Task data:
___

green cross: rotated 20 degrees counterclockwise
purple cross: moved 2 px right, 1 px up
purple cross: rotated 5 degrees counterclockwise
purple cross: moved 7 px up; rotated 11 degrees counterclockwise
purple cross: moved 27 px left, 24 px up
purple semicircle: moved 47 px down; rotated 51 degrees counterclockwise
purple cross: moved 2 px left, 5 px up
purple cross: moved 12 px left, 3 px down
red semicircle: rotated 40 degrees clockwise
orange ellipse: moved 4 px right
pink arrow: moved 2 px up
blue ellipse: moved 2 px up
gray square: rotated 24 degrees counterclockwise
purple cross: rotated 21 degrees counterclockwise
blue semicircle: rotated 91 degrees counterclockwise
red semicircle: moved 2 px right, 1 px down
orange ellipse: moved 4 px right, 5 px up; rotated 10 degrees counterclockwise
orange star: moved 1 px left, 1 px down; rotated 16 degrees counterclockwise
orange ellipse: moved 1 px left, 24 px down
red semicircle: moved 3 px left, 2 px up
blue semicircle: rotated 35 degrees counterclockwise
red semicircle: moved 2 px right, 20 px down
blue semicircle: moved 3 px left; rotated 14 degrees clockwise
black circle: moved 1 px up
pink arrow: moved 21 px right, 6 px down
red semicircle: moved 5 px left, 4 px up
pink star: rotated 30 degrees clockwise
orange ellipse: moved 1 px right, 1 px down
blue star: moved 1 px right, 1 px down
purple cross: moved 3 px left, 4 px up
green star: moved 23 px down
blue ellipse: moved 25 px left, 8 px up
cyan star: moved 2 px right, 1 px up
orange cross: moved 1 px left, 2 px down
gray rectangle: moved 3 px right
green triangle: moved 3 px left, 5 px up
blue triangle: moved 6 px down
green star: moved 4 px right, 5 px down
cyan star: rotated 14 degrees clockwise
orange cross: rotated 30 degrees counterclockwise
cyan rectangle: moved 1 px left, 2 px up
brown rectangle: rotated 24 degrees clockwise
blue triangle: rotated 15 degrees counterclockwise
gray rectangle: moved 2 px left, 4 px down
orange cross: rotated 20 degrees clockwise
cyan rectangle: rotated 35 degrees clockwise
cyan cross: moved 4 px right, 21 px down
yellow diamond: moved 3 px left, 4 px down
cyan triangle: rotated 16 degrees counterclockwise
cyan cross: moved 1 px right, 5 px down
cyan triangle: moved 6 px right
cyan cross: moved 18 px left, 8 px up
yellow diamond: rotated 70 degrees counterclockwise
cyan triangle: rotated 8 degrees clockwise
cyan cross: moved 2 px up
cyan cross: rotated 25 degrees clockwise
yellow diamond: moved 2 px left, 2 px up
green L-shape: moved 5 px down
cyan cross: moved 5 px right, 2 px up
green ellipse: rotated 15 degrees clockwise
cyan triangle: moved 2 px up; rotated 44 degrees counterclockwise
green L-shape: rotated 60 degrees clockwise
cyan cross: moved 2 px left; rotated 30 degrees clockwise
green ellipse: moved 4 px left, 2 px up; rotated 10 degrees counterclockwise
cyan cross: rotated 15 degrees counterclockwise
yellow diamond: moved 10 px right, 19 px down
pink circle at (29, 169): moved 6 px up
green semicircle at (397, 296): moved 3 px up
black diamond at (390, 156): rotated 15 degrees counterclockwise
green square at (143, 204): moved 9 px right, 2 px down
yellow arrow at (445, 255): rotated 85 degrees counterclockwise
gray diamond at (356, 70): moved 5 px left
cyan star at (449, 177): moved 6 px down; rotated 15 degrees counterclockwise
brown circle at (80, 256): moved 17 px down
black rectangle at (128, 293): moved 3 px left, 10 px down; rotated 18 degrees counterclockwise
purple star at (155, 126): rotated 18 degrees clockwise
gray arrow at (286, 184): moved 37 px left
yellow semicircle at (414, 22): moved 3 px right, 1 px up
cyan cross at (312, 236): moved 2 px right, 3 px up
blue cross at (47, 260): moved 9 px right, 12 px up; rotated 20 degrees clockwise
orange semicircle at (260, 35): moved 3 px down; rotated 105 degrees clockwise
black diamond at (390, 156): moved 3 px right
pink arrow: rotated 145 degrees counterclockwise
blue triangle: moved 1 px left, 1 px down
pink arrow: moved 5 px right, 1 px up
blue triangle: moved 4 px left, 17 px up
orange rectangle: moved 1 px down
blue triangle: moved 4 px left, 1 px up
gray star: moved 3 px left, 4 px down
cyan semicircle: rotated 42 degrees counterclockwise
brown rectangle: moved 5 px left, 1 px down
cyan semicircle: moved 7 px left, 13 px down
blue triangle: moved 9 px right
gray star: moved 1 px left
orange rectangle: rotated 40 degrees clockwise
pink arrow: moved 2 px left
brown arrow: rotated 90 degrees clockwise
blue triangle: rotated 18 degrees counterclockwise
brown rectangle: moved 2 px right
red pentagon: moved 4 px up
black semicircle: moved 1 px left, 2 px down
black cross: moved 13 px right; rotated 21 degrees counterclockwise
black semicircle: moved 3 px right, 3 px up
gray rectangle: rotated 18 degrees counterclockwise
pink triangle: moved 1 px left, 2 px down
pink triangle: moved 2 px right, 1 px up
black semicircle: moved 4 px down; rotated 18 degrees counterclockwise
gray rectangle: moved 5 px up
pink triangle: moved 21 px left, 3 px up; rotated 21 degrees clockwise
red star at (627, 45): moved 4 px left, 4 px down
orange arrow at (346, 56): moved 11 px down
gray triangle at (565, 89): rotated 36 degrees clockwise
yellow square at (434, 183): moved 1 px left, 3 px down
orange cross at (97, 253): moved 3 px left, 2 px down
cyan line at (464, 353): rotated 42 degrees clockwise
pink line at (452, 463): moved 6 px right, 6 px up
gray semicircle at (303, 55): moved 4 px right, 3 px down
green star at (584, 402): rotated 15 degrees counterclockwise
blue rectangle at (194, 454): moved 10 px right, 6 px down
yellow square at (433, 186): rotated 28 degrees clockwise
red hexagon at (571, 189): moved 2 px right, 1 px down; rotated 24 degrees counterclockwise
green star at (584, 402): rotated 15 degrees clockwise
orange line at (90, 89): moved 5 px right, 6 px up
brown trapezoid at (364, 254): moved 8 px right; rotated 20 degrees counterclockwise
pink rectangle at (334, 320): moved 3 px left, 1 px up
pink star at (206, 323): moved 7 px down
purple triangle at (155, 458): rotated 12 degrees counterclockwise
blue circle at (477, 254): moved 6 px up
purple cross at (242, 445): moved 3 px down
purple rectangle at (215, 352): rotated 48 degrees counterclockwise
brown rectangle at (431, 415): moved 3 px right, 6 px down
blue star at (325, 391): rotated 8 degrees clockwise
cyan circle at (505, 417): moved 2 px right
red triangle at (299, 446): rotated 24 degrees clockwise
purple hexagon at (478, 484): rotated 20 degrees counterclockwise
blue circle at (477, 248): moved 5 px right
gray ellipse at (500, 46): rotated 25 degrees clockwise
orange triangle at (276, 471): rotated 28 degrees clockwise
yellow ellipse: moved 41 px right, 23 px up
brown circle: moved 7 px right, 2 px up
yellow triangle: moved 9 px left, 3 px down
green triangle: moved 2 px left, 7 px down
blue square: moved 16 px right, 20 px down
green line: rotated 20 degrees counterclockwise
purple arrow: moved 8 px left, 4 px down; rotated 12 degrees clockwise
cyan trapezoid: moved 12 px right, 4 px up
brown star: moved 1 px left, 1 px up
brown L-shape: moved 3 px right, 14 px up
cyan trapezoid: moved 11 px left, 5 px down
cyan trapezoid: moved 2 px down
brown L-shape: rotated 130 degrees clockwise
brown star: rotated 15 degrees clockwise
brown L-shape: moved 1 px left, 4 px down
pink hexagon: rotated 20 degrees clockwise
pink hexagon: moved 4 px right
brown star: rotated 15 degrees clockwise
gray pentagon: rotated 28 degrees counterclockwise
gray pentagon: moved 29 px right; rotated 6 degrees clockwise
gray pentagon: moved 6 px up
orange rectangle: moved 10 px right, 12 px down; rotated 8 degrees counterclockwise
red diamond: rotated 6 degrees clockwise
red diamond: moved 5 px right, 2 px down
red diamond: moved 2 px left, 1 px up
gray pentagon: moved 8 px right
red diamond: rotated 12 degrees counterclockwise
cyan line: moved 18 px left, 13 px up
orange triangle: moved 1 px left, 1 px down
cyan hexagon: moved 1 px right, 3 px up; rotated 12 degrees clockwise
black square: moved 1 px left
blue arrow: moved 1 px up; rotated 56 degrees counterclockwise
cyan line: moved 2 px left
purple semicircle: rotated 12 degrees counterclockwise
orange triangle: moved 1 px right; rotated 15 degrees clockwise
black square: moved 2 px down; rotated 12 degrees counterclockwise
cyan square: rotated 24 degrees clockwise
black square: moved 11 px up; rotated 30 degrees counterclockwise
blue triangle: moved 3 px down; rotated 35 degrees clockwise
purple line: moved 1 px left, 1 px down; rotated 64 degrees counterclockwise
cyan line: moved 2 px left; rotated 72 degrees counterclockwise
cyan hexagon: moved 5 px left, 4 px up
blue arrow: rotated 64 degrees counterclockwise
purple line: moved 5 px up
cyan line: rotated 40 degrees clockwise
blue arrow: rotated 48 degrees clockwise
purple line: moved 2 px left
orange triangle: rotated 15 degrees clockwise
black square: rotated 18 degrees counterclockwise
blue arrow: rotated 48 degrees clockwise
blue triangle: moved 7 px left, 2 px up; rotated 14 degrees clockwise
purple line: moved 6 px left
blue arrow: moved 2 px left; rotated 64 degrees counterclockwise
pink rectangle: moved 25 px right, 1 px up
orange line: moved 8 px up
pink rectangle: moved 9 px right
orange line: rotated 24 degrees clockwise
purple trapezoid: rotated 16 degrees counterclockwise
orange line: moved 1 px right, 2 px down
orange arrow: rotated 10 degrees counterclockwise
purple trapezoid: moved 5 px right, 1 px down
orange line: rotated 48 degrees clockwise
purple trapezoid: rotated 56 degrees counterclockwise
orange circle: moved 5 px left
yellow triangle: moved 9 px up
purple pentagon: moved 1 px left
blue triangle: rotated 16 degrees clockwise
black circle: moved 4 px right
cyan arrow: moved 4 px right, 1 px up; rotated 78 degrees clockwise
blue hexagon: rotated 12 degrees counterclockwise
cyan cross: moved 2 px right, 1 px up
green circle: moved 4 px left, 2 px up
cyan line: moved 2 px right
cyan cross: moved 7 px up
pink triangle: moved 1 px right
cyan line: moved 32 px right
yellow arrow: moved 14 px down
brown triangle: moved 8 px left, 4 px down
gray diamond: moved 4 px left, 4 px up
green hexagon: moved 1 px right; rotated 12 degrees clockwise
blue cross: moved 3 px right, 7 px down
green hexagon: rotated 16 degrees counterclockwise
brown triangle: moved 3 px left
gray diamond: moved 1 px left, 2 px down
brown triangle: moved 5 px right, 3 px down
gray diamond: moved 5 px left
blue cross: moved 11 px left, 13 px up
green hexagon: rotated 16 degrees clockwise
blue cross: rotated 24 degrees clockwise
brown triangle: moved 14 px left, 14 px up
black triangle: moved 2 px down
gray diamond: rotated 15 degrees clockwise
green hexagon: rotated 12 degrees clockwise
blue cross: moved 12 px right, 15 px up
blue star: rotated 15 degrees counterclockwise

___

What is needed: Repeat the items above verbatim, from the first line through the line that contains "pink arrow: moved 2 px up", including both of those lines.

Solution for this exercise:
green cross: rotated 20 degrees counterclockwise
purple cross: moved 2 px right, 1 px up
purple cross: rotated 5 degrees counterclockwise
purple cross: moved 7 px up; rotated 11 degrees counterclockwise
purple cross: moved 27 px left, 24 px up
purple semicircle: moved 47 px down; rotated 51 degrees counterclockwise
purple cross: moved 2 px left, 5 px up
purple cross: moved 12 px left, 3 px down
red semicircle: rotated 40 degrees clockwise
orange ellipse: moved 4 px right
pink arrow: moved 2 px up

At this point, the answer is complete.